About this exercise:
Please, without any pictures, set down exactly the part of the listing below that opens with the line containing "IMU3 pin INT: A0 -> D7" and closes with the line containing "RGB1 pin B: A0 -> D8".

BEGIN Data provided

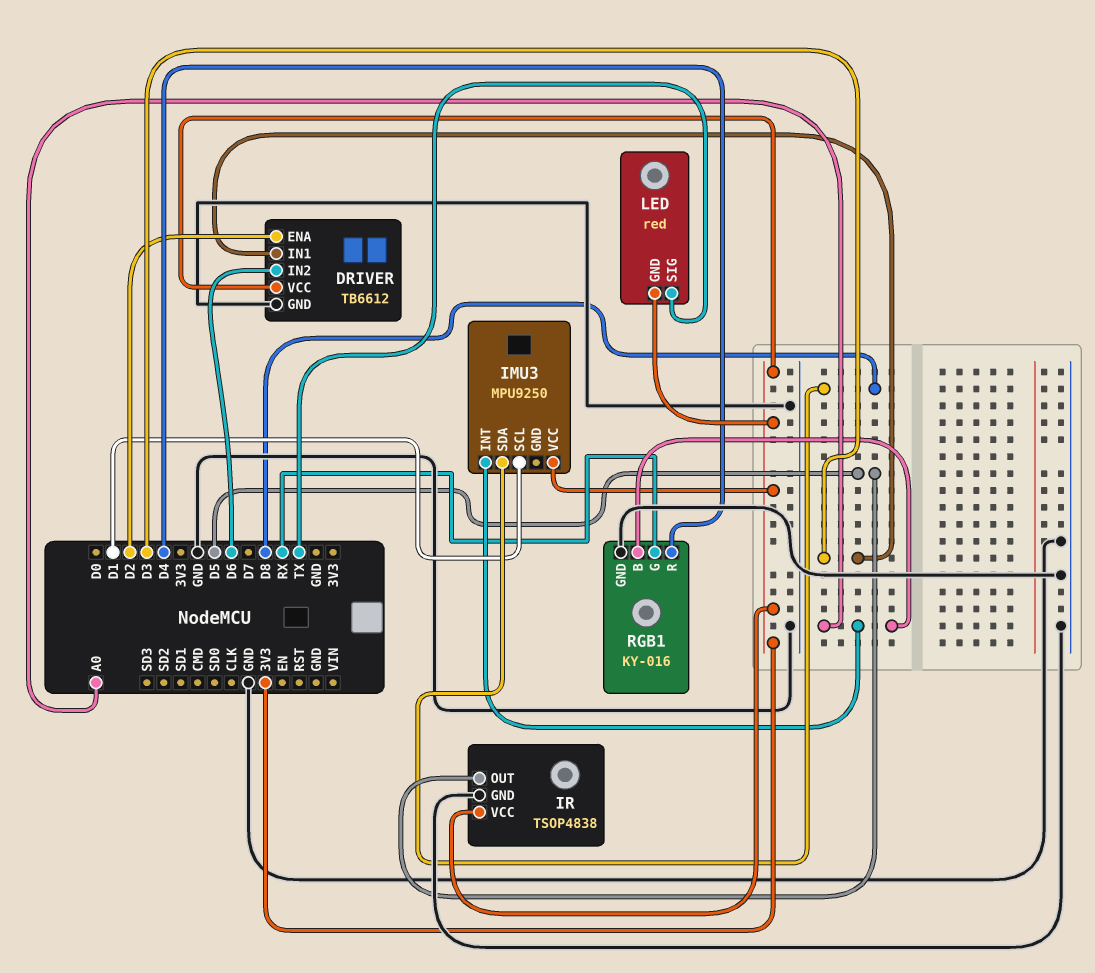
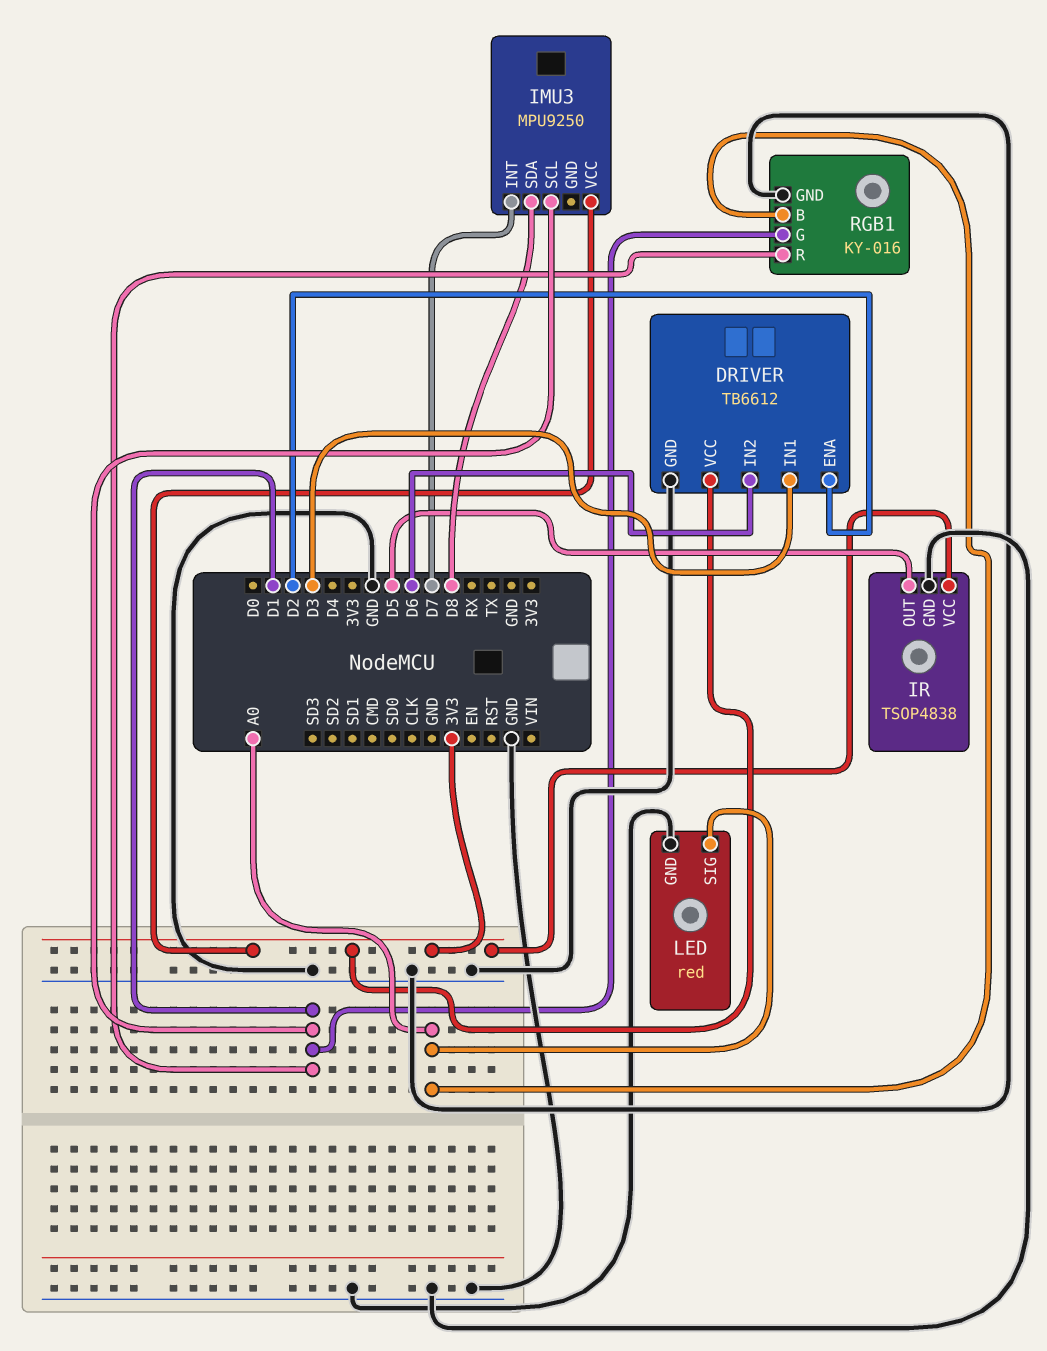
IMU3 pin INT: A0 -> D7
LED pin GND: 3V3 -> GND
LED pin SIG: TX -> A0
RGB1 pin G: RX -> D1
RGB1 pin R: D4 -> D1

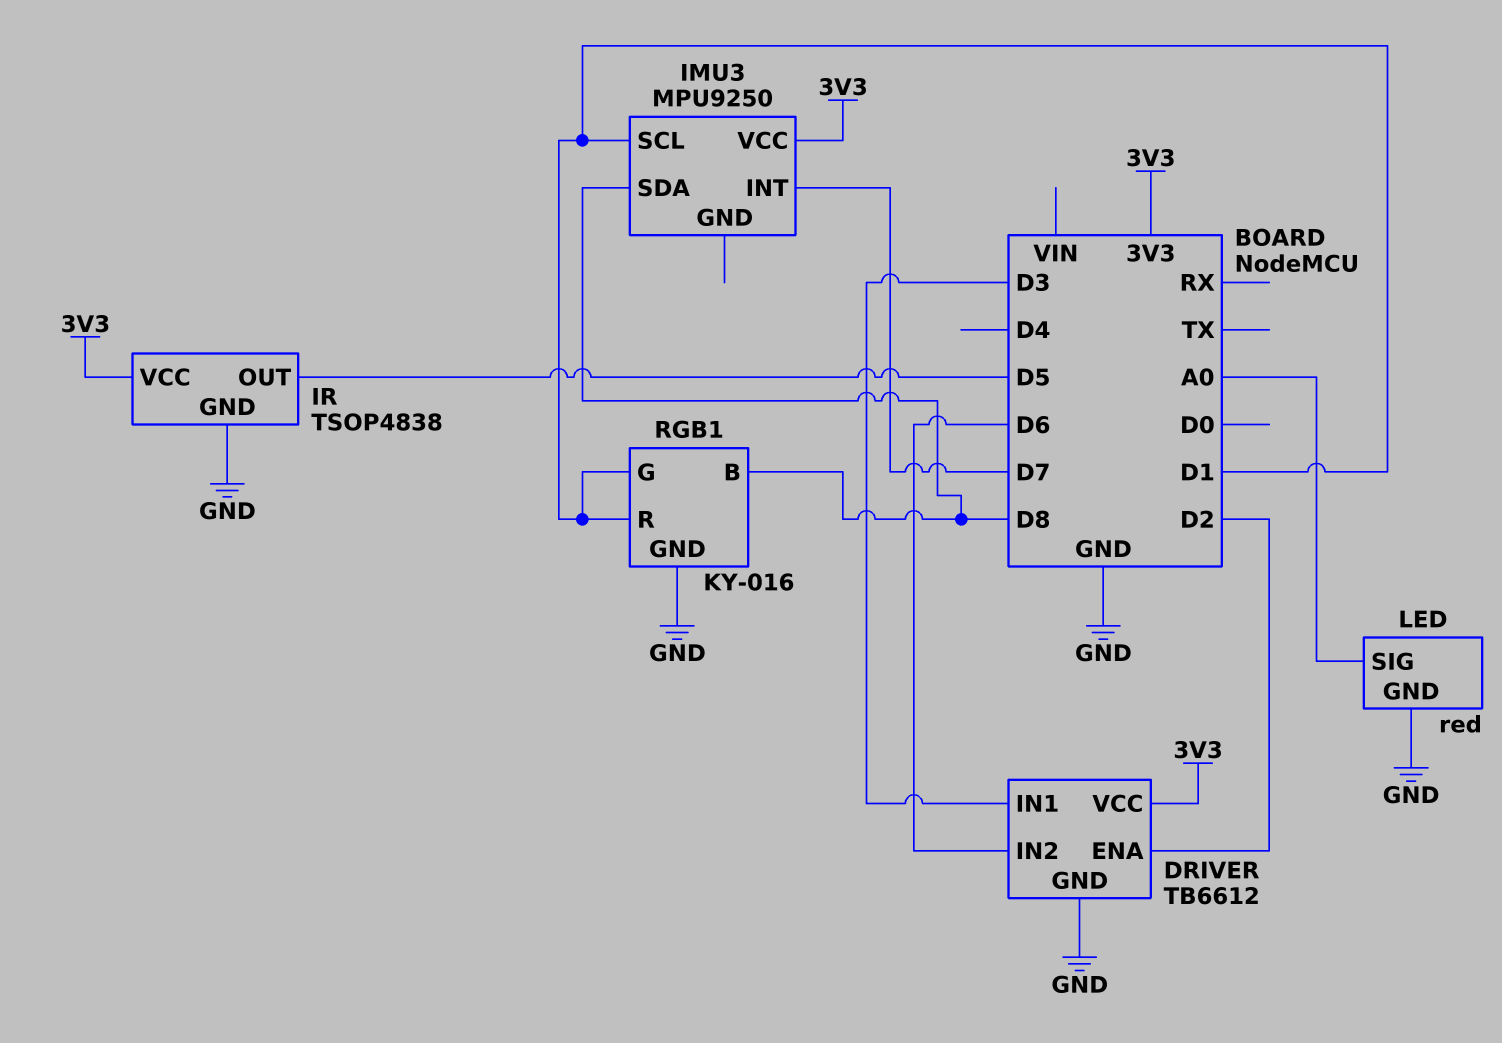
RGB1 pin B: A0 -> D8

END Data provided
BEGIN Data provided

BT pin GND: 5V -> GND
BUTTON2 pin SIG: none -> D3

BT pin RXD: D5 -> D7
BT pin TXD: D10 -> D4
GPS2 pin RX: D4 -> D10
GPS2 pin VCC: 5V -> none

END Data provided

Result:
IMU3 pin INT: A0 -> D7
LED pin GND: 3V3 -> GND
LED pin SIG: TX -> A0
RGB1 pin G: RX -> D1
RGB1 pin R: D4 -> D1

RGB1 pin B: A0 -> D8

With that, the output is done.